### TASK BRIEF
Look through the data below and show every line that includes "fish".

[STUDY MATERIAL — start]

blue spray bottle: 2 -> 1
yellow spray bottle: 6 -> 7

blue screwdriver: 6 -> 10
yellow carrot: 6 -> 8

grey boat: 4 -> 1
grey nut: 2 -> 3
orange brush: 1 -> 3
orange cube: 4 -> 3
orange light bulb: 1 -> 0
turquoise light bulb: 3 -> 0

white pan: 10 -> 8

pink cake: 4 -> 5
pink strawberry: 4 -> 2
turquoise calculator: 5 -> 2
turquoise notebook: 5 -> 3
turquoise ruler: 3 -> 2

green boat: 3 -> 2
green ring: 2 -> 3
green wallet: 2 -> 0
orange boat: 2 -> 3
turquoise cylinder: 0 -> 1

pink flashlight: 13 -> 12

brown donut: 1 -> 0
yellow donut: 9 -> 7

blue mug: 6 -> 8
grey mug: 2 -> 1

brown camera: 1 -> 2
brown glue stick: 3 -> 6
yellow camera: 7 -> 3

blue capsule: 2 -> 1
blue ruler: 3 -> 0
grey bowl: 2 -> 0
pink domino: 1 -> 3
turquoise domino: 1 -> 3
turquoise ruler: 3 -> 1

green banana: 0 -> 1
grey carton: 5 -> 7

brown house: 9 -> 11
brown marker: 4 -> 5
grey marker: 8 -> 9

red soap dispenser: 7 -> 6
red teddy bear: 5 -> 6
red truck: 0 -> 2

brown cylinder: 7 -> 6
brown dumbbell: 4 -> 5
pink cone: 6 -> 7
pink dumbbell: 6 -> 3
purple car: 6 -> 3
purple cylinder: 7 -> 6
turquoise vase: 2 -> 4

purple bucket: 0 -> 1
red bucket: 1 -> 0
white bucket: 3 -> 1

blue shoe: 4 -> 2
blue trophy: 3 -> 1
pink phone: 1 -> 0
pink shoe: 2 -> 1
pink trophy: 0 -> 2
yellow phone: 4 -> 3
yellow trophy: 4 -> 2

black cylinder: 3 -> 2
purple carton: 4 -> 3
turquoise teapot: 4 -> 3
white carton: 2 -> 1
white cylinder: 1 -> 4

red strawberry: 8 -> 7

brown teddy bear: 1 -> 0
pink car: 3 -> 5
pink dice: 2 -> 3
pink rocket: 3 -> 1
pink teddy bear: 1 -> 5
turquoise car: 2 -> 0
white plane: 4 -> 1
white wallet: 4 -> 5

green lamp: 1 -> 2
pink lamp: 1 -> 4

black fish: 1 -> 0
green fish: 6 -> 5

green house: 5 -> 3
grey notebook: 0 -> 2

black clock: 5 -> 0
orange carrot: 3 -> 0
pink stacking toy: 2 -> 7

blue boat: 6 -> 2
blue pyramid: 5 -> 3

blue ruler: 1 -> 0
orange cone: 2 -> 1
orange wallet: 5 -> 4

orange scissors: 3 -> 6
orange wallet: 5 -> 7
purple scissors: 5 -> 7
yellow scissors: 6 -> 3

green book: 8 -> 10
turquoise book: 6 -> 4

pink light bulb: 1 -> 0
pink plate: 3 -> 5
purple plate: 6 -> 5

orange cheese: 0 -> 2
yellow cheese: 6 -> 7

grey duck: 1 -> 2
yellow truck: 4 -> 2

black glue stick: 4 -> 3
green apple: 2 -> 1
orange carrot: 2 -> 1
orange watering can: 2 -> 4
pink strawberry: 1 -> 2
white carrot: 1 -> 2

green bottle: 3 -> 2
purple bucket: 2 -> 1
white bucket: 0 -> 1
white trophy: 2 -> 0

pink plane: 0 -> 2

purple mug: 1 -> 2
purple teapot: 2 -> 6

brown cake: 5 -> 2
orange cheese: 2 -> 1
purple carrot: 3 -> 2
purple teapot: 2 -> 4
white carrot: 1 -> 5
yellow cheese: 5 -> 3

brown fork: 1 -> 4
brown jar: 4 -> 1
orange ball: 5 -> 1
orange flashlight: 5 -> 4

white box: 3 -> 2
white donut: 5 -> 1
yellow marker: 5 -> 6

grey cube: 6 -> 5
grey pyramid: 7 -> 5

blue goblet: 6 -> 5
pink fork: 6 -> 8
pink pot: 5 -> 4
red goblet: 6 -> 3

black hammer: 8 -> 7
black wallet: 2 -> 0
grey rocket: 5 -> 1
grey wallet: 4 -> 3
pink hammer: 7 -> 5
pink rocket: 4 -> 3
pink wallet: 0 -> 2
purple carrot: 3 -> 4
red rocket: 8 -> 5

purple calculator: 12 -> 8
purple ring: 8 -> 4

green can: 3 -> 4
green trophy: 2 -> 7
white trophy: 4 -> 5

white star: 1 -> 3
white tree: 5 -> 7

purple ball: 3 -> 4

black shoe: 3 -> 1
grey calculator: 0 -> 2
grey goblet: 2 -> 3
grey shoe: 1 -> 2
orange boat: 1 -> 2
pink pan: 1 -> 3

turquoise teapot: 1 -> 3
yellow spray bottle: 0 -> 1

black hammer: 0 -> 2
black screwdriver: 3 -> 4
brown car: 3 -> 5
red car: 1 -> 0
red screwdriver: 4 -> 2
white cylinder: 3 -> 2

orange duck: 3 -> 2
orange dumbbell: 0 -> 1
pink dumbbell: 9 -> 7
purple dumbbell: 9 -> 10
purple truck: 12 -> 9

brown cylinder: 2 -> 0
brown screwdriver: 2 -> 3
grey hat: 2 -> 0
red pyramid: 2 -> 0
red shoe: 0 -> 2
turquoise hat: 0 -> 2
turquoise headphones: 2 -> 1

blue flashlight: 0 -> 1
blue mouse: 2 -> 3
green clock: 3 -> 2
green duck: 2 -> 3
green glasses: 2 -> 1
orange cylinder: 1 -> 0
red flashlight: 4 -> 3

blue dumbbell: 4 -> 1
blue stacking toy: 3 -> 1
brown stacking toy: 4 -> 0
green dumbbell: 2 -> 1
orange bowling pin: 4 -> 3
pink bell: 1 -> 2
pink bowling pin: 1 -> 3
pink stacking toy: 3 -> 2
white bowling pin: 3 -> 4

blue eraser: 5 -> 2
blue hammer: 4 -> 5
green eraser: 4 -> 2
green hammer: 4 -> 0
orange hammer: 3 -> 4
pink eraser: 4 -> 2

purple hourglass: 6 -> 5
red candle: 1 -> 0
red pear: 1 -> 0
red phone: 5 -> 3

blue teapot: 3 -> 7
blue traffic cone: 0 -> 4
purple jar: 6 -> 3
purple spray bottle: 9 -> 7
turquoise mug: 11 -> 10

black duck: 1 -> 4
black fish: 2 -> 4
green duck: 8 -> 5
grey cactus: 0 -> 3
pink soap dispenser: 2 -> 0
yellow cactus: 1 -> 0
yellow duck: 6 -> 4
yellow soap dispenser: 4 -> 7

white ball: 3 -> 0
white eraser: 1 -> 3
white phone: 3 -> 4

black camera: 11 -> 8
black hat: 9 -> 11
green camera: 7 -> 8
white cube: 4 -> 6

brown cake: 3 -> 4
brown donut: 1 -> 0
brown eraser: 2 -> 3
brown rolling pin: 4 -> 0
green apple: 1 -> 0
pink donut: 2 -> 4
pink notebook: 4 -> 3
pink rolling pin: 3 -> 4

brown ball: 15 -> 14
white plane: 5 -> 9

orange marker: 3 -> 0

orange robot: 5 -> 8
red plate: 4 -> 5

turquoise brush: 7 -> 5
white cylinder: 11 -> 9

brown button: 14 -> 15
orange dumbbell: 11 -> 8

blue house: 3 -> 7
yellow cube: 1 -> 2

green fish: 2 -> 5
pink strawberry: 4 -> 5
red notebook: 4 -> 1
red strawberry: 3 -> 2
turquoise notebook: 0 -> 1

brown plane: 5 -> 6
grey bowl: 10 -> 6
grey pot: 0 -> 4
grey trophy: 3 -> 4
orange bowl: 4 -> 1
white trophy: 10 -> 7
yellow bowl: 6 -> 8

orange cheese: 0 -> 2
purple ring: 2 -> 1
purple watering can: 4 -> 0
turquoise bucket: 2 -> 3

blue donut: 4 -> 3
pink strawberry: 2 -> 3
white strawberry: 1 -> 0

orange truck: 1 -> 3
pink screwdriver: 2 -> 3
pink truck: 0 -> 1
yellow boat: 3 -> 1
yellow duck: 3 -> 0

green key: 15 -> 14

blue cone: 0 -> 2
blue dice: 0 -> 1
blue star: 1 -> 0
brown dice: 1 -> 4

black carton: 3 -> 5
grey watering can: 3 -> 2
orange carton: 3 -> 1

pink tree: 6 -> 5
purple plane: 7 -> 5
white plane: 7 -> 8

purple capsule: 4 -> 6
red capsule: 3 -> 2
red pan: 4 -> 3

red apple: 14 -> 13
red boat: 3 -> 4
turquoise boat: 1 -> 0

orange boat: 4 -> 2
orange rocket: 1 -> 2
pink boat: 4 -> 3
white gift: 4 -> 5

[STUDY MATERIAL — finish]

### ANSWER AREA
black fish: 1 -> 0
green fish: 6 -> 5
black fish: 2 -> 4
green fish: 2 -> 5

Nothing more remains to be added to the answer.